Task brief: When you copy the records that follow, please keep every word exactly as it is and leave out the pictures.

[Stored data]
>>

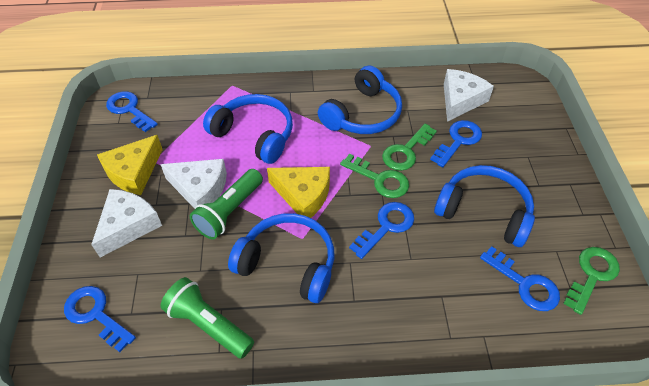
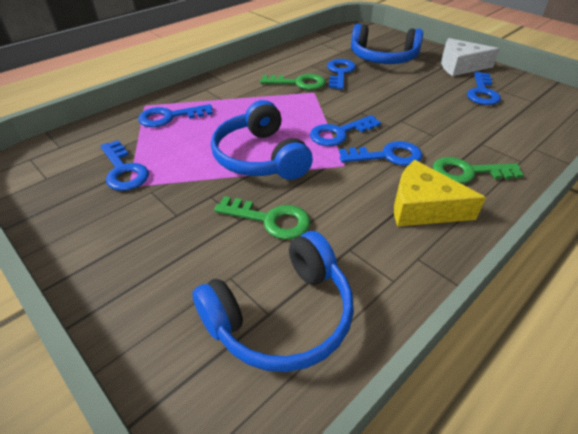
blue headphones: 4 -> 3
blue key: 5 -> 6
green flashlight: 2 -> 0
white cheese: 3 -> 1
yellow cheese: 2 -> 1

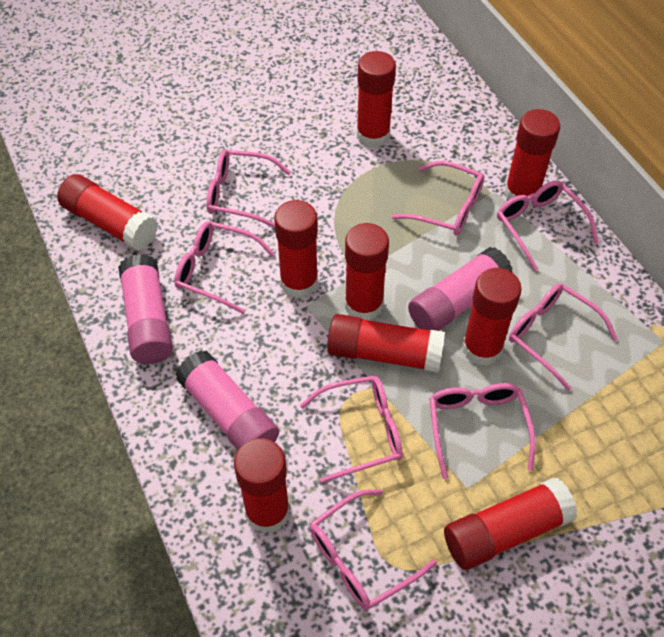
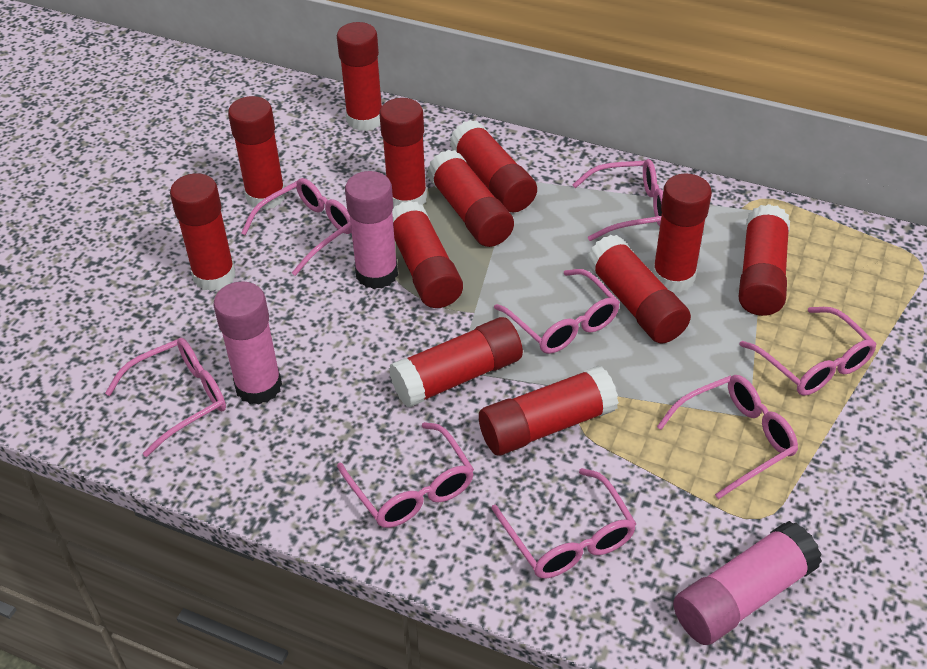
red glue stick: 9 -> 12

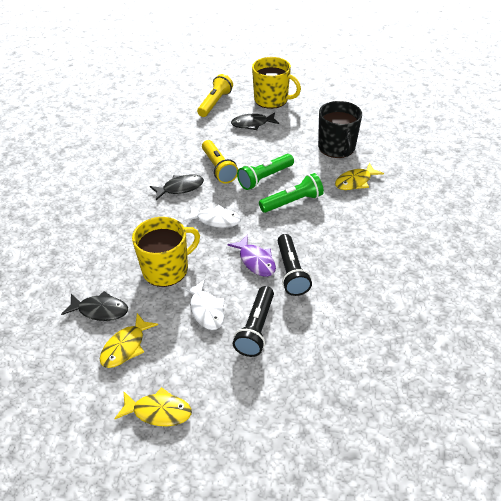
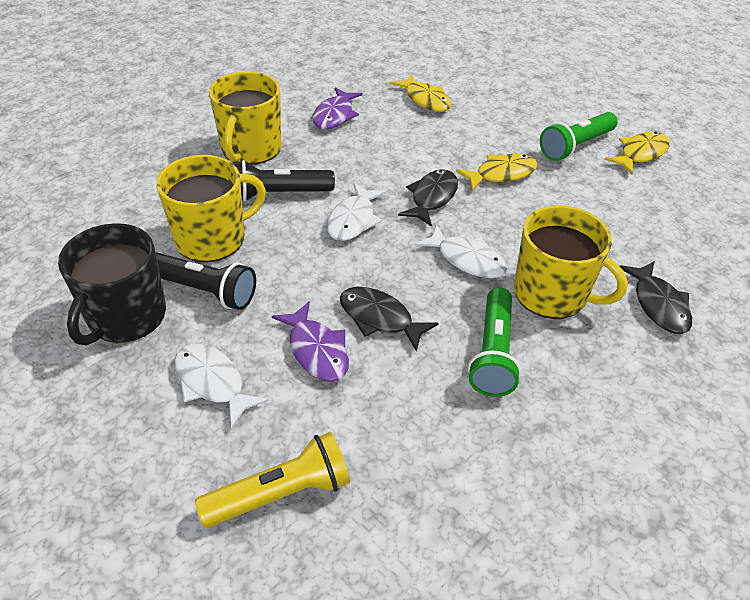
purple fish: 1 -> 2
white fish: 2 -> 3
yellow flashlight: 2 -> 1
yellow mug: 2 -> 3

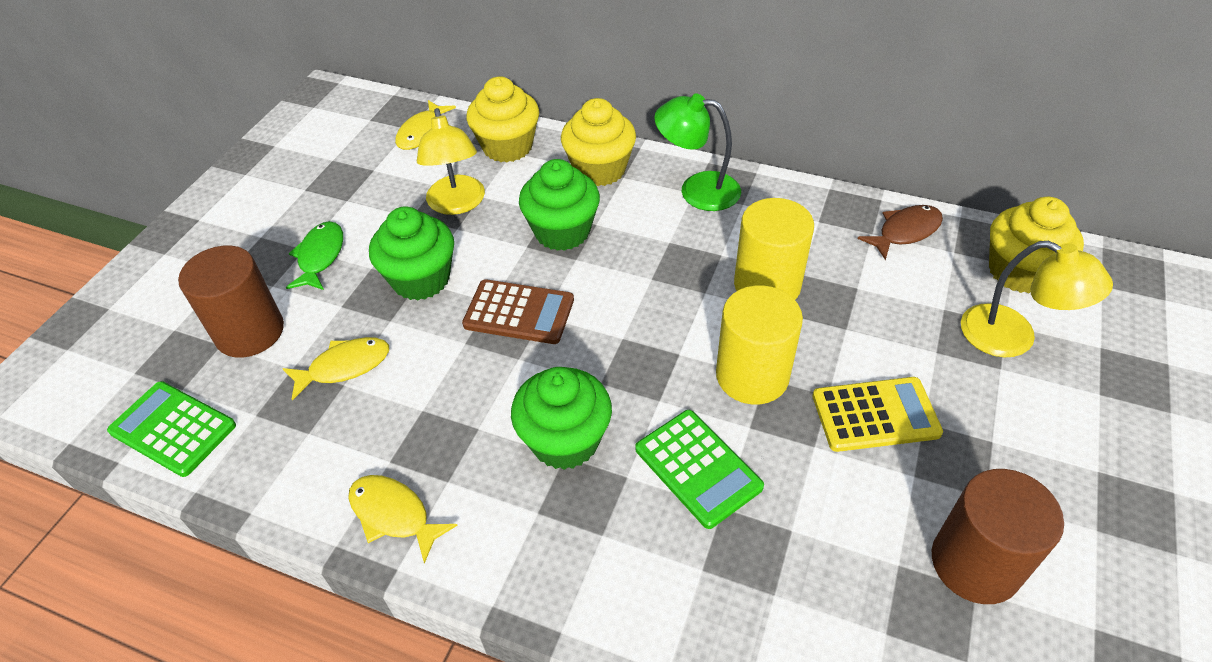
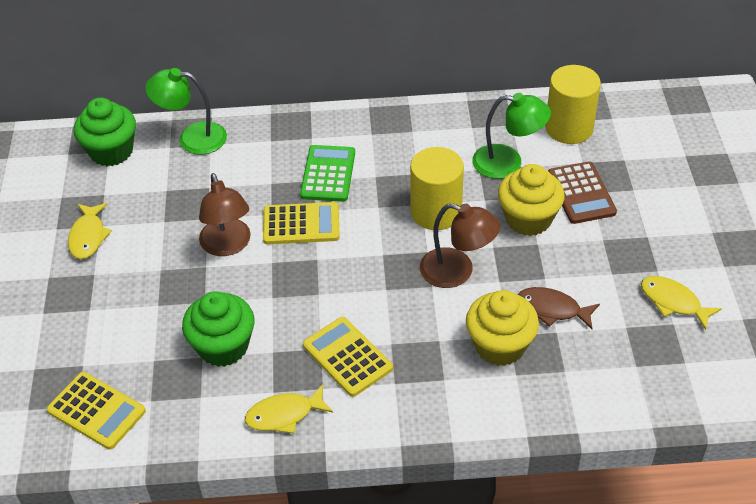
brown cylinder: 2 -> 0
brown lamp: 0 -> 2
green calculator: 2 -> 1
green cupcake: 3 -> 2
green fish: 1 -> 0
green lamp: 1 -> 2
yellow calculator: 1 -> 3
yellow cupcake: 3 -> 2
yellow lamp: 2 -> 0

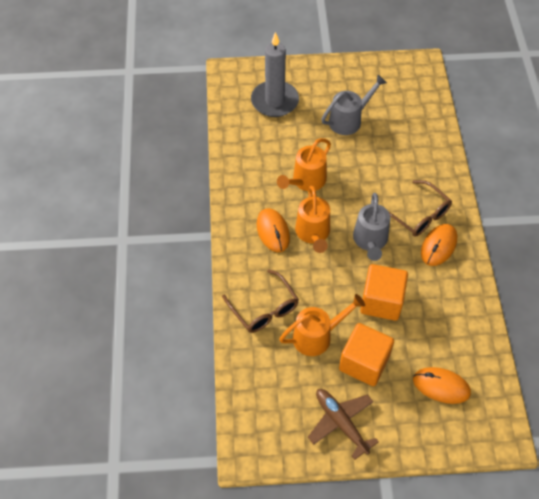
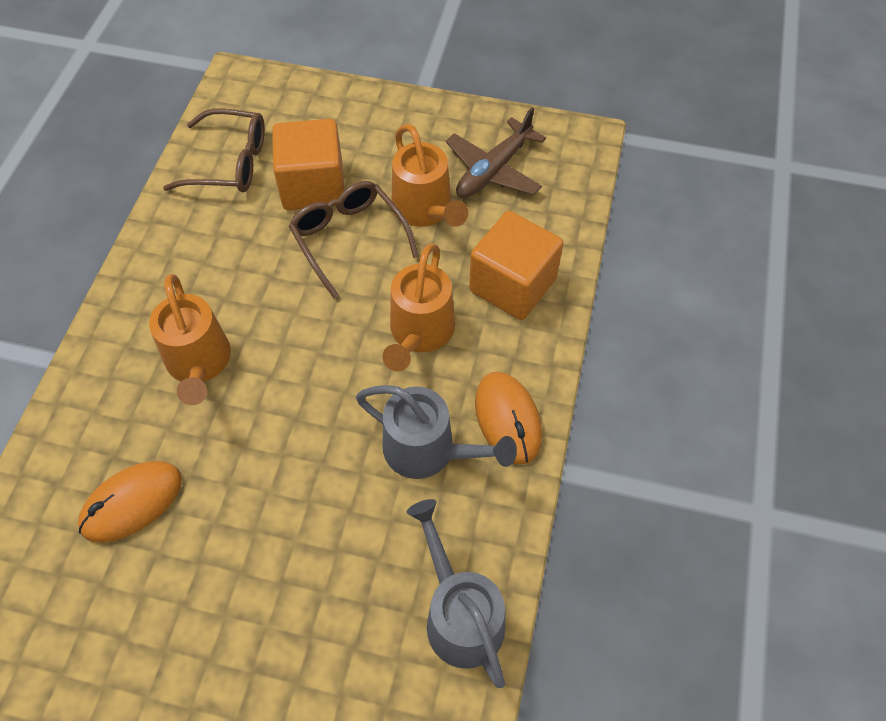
grey candle: 1 -> 0
orange mouse: 3 -> 2

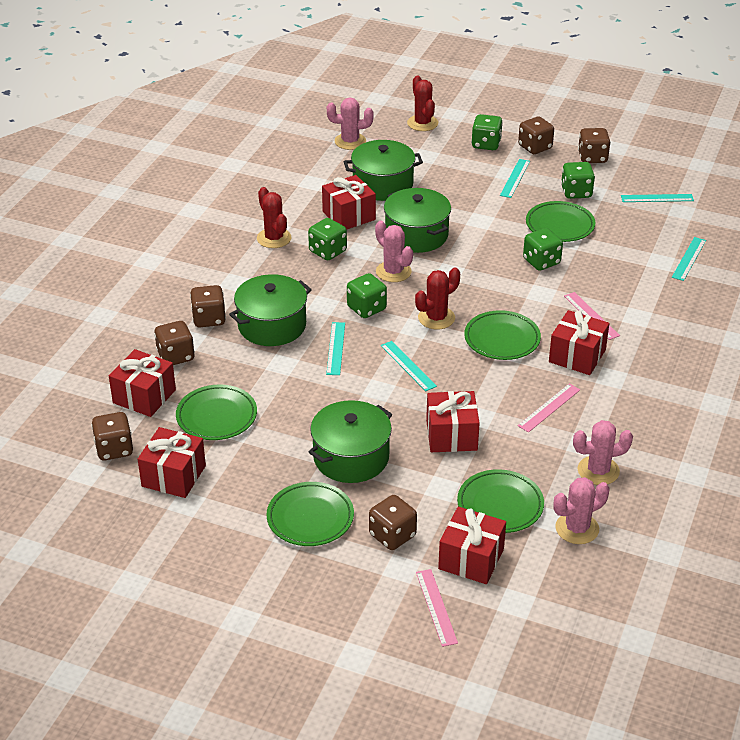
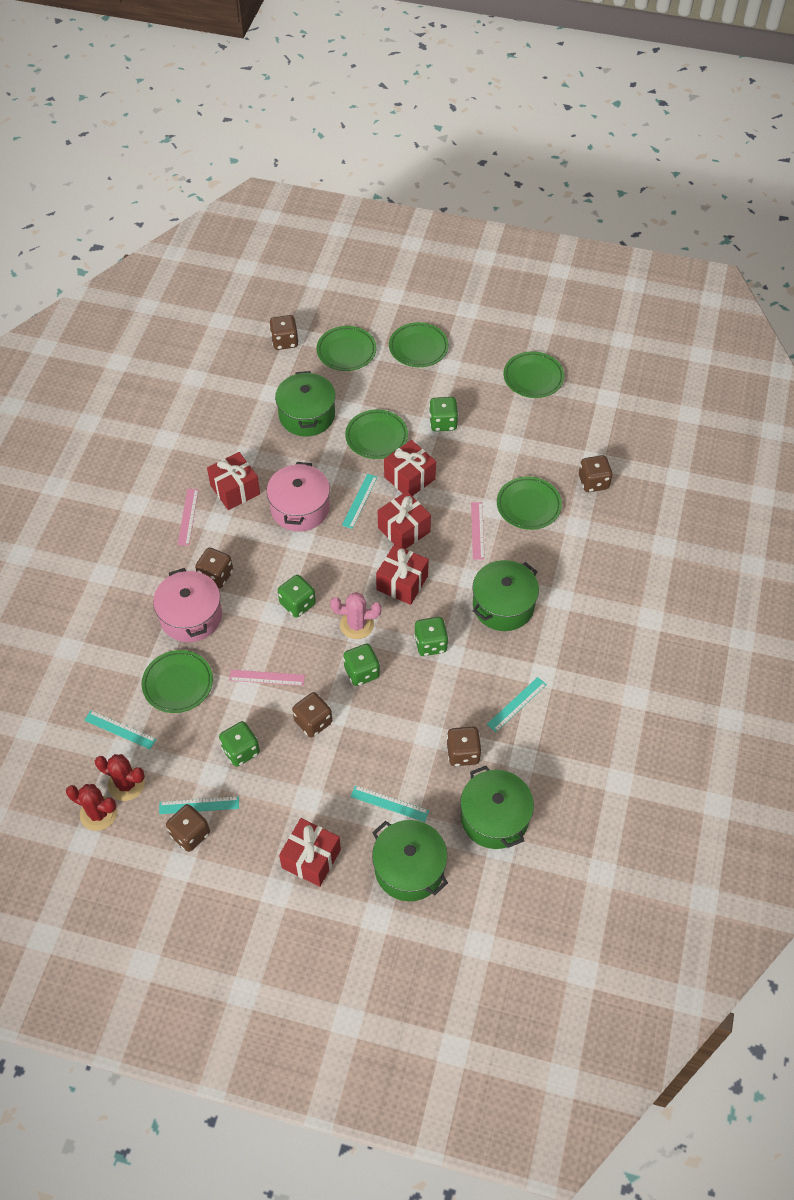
green plate: 5 -> 6
pink cactus: 4 -> 1
pink pot: 0 -> 2
red cactus: 3 -> 2
red gift: 6 -> 5

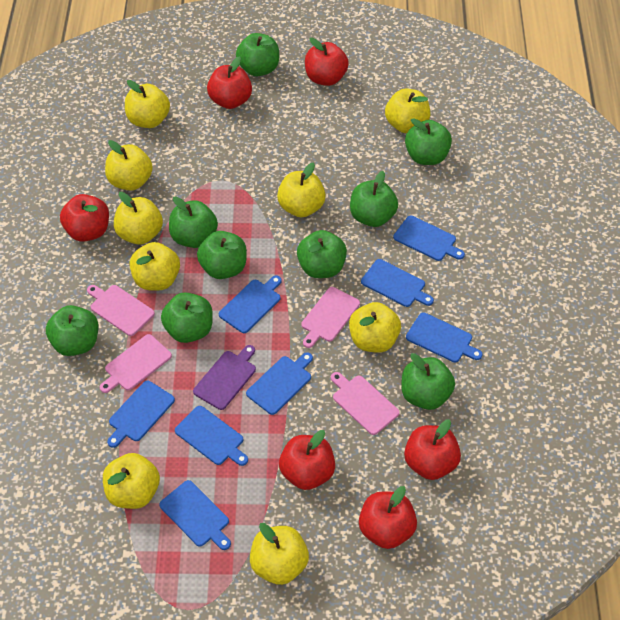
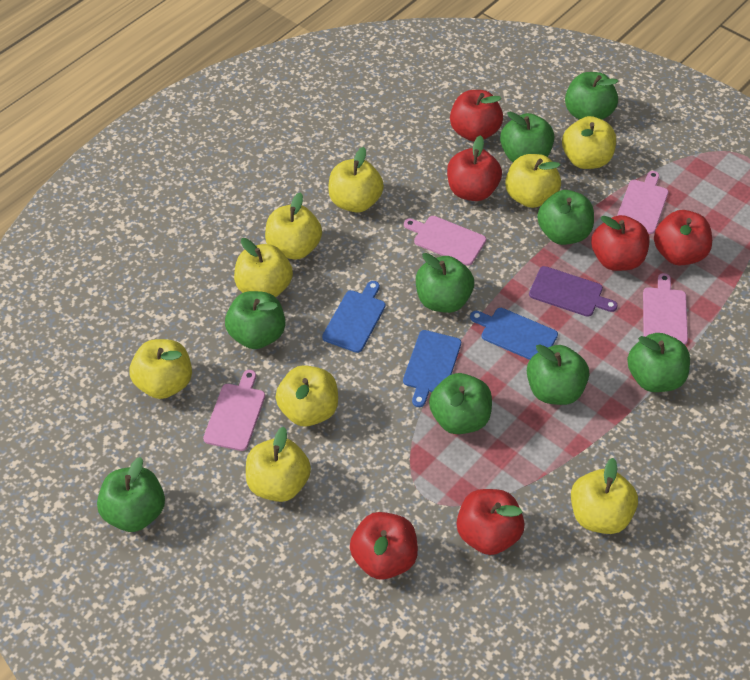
blue cutting board: 8 -> 3

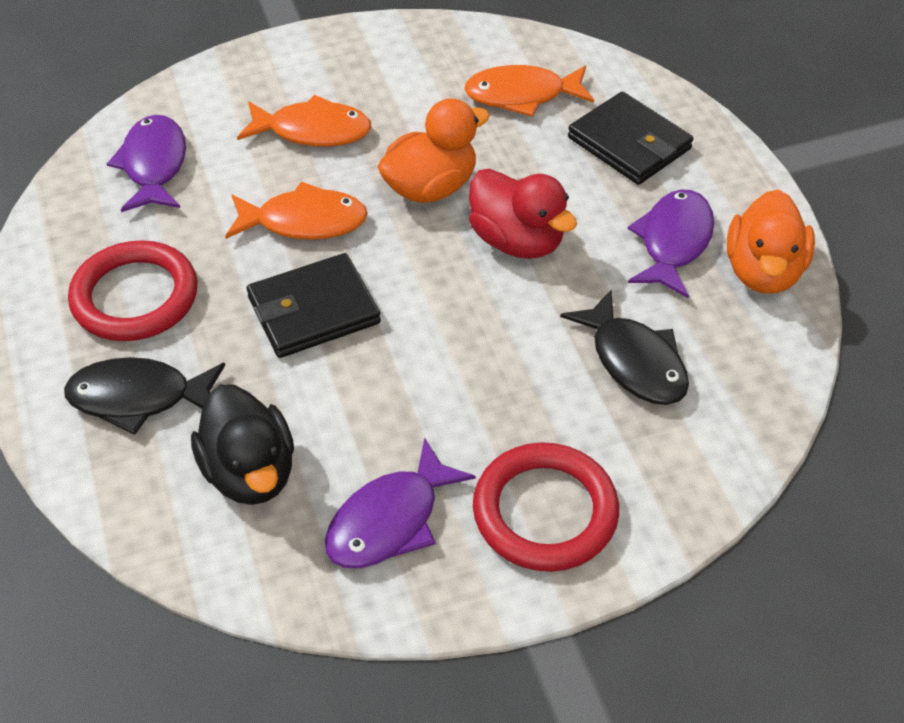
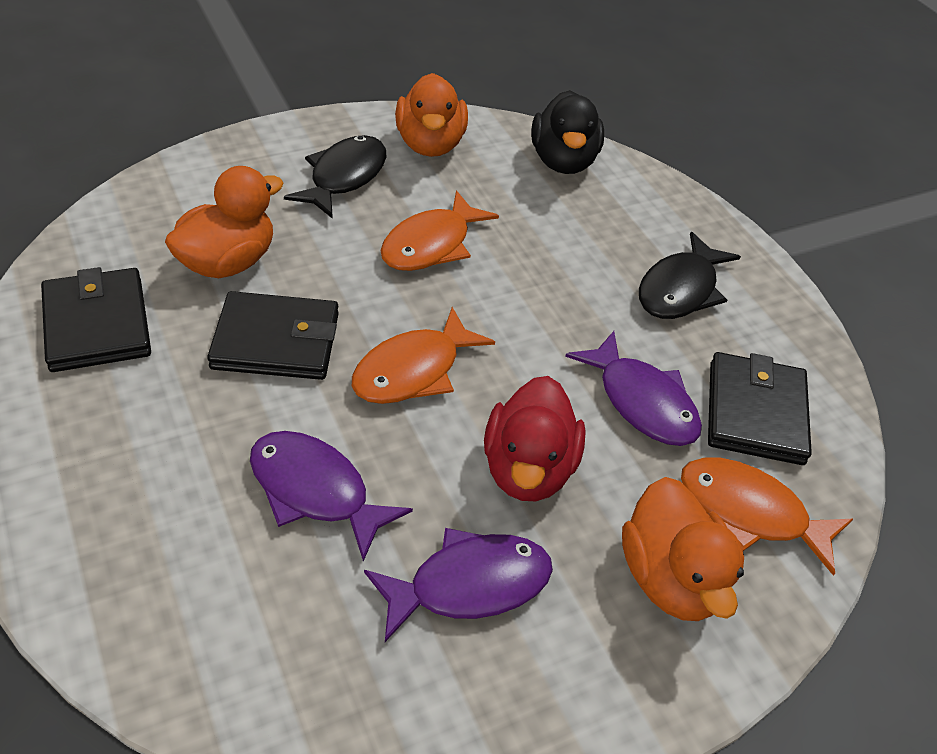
black wallet: 2 -> 3
orange duck: 2 -> 3
red ring: 2 -> 0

<<

Response to this exercise:
blue headphones: 4 -> 3
blue key: 5 -> 6
green flashlight: 2 -> 0
white cheese: 3 -> 1
yellow cheese: 2 -> 1

red glue stick: 9 -> 12

purple fish: 1 -> 2
white fish: 2 -> 3
yellow flashlight: 2 -> 1
yellow mug: 2 -> 3

brown cylinder: 2 -> 0
brown lamp: 0 -> 2
green calculator: 2 -> 1
green cupcake: 3 -> 2
green fish: 1 -> 0
green lamp: 1 -> 2
yellow calculator: 1 -> 3
yellow cupcake: 3 -> 2
yellow lamp: 2 -> 0

grey candle: 1 -> 0
orange mouse: 3 -> 2

green plate: 5 -> 6
pink cactus: 4 -> 1
pink pot: 0 -> 2
red cactus: 3 -> 2
red gift: 6 -> 5

blue cutting board: 8 -> 3

black wallet: 2 -> 3
orange duck: 2 -> 3
red ring: 2 -> 0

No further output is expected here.